-- start --

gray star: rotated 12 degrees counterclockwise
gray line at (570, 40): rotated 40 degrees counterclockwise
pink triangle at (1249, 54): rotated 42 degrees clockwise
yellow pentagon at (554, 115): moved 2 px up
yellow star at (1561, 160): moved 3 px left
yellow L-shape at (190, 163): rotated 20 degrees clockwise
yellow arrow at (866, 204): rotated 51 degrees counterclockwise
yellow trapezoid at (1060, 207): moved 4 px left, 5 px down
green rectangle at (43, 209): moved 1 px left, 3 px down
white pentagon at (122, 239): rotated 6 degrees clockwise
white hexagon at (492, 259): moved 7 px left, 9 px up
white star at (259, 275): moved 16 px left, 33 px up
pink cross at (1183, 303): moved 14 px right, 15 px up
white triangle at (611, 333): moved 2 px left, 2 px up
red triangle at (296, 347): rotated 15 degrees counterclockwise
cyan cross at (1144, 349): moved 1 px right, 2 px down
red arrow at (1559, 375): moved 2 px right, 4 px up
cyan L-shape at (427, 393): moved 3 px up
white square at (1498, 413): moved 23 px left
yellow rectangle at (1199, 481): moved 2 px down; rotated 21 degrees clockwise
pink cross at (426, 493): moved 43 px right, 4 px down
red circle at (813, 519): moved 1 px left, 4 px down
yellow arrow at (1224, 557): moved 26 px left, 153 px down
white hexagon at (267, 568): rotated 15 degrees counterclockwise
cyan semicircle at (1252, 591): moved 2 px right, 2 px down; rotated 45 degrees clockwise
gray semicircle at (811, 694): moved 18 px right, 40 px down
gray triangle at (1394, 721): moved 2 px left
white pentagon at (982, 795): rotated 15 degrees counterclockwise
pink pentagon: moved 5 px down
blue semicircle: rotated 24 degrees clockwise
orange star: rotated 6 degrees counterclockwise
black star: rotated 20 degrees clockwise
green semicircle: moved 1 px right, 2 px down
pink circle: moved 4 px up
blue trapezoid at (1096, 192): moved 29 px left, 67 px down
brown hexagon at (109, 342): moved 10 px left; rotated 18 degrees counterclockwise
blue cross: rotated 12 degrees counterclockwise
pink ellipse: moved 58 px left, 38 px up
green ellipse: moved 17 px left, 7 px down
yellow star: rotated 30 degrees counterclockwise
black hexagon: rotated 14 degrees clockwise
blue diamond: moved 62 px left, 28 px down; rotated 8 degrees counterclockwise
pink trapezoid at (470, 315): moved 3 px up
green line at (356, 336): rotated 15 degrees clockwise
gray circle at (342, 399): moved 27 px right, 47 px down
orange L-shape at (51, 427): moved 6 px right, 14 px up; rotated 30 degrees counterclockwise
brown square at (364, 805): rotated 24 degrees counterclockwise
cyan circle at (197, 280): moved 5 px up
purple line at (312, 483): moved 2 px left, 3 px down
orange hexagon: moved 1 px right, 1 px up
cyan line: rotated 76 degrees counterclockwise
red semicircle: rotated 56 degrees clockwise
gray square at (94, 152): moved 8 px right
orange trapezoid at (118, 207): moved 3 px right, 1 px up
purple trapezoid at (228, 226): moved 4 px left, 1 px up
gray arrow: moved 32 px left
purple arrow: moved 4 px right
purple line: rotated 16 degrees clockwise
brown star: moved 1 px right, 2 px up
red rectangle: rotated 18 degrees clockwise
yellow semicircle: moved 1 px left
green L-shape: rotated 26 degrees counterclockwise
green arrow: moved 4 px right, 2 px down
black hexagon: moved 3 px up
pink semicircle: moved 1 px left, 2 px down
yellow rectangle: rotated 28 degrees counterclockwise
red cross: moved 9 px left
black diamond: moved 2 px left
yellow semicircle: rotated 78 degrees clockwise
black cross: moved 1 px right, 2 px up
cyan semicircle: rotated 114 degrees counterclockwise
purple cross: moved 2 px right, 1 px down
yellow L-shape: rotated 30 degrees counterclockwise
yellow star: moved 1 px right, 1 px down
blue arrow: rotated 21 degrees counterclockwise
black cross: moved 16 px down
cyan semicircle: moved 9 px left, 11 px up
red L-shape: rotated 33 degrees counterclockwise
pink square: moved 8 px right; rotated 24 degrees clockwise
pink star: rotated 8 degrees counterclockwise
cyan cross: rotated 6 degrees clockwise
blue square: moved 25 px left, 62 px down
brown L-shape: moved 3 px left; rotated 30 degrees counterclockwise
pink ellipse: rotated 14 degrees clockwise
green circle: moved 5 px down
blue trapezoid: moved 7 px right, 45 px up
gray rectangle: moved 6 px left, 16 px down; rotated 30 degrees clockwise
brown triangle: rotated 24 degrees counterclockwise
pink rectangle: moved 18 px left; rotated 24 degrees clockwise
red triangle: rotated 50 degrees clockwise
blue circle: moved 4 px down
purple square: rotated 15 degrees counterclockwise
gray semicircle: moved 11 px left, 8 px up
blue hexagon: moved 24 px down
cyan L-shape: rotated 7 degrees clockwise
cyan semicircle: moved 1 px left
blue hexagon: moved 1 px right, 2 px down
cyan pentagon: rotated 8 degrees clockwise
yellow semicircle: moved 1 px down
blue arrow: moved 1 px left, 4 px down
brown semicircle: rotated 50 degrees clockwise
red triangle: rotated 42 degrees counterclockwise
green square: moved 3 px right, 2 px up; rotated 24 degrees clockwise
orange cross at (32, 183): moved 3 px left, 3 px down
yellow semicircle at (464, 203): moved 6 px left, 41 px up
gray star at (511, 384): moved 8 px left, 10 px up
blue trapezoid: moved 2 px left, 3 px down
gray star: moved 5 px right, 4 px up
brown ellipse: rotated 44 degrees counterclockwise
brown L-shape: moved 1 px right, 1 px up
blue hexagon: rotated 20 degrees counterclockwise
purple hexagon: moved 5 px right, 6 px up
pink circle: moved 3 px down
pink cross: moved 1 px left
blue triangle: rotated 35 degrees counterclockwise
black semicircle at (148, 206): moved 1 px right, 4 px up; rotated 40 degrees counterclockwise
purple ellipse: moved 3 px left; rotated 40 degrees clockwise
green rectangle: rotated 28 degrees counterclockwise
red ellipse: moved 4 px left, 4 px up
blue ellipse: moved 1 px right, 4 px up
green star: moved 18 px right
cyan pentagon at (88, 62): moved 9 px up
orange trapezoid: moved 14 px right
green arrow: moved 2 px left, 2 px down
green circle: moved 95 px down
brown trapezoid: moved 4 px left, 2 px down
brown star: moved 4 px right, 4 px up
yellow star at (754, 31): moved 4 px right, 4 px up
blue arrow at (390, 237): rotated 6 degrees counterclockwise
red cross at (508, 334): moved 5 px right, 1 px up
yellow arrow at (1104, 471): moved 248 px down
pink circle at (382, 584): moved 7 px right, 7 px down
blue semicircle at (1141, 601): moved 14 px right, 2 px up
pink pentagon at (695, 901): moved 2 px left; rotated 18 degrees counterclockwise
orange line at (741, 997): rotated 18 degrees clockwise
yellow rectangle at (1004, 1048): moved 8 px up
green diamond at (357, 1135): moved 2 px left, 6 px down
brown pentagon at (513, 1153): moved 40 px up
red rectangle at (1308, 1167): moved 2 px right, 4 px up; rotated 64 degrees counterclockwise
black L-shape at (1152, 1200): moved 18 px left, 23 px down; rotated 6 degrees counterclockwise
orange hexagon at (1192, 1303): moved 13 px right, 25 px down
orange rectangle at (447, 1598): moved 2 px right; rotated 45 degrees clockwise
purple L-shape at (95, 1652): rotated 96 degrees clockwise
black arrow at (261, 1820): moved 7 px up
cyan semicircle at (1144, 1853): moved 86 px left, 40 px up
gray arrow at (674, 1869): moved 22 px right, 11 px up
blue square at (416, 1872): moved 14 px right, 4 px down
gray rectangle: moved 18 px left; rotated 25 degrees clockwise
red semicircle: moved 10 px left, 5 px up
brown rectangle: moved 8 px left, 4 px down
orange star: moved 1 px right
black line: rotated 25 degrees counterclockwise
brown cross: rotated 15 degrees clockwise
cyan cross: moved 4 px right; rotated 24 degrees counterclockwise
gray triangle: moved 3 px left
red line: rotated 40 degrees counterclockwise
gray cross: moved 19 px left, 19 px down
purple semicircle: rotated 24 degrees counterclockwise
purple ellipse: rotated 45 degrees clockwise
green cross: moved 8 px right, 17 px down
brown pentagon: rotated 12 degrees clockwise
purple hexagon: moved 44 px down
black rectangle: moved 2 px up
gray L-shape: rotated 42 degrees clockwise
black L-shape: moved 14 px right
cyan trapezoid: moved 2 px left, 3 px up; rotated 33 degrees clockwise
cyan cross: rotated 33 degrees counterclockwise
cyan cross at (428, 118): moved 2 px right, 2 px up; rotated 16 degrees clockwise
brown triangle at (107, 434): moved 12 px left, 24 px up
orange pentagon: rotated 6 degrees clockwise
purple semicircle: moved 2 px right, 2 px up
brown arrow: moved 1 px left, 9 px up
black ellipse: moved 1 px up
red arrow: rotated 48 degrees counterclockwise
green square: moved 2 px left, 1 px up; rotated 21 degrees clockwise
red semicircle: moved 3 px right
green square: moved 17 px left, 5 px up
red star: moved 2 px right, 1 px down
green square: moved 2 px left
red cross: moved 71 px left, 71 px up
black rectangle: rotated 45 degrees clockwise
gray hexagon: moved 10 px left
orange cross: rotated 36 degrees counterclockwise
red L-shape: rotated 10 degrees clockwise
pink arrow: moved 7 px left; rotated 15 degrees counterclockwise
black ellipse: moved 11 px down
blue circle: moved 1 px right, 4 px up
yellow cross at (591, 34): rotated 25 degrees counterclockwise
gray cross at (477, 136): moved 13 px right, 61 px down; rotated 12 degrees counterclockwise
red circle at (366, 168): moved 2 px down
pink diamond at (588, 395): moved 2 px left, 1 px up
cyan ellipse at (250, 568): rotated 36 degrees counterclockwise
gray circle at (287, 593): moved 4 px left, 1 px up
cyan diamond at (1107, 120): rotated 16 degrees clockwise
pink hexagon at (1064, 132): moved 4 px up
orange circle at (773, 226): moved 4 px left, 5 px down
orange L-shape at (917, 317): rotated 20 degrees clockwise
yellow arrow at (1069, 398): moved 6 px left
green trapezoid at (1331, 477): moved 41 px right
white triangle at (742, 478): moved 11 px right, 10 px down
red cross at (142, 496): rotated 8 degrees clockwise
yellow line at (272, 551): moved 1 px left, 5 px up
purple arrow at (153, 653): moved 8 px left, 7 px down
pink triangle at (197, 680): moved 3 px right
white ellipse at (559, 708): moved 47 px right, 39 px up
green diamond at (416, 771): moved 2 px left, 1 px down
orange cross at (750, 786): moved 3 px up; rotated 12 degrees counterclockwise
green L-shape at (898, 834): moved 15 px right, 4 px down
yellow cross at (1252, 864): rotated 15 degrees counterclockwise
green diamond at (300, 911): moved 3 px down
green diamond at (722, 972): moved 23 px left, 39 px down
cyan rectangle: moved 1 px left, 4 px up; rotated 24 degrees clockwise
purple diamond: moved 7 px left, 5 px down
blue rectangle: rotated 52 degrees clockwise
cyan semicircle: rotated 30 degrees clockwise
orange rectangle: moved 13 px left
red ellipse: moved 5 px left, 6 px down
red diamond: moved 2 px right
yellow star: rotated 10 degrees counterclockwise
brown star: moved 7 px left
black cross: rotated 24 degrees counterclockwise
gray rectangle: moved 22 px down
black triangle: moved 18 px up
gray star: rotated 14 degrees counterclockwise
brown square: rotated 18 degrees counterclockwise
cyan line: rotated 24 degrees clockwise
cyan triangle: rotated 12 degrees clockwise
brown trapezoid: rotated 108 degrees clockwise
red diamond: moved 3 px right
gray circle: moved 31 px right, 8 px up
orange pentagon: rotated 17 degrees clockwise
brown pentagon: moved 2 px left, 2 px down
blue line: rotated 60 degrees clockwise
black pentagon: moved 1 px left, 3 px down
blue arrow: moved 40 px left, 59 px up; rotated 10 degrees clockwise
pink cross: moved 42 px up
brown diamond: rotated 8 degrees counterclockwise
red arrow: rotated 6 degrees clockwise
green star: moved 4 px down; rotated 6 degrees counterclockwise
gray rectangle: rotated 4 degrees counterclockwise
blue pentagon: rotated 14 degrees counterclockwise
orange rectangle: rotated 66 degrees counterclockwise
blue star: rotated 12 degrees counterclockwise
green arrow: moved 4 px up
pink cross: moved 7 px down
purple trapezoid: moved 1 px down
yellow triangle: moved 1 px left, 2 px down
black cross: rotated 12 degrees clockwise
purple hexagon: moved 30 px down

-- end --

### Exercise description
Copy word for word everything from the first of the items above down to the line containing "red triangle at", including both of those lines.

### Task response
gray star: rotated 12 degrees counterclockwise
gray line at (570, 40): rotated 40 degrees counterclockwise
pink triangle at (1249, 54): rotated 42 degrees clockwise
yellow pentagon at (554, 115): moved 2 px up
yellow star at (1561, 160): moved 3 px left
yellow L-shape at (190, 163): rotated 20 degrees clockwise
yellow arrow at (866, 204): rotated 51 degrees counterclockwise
yellow trapezoid at (1060, 207): moved 4 px left, 5 px down
green rectangle at (43, 209): moved 1 px left, 3 px down
white pentagon at (122, 239): rotated 6 degrees clockwise
white hexagon at (492, 259): moved 7 px left, 9 px up
white star at (259, 275): moved 16 px left, 33 px up
pink cross at (1183, 303): moved 14 px right, 15 px up
white triangle at (611, 333): moved 2 px left, 2 px up
red triangle at (296, 347): rotated 15 degrees counterclockwise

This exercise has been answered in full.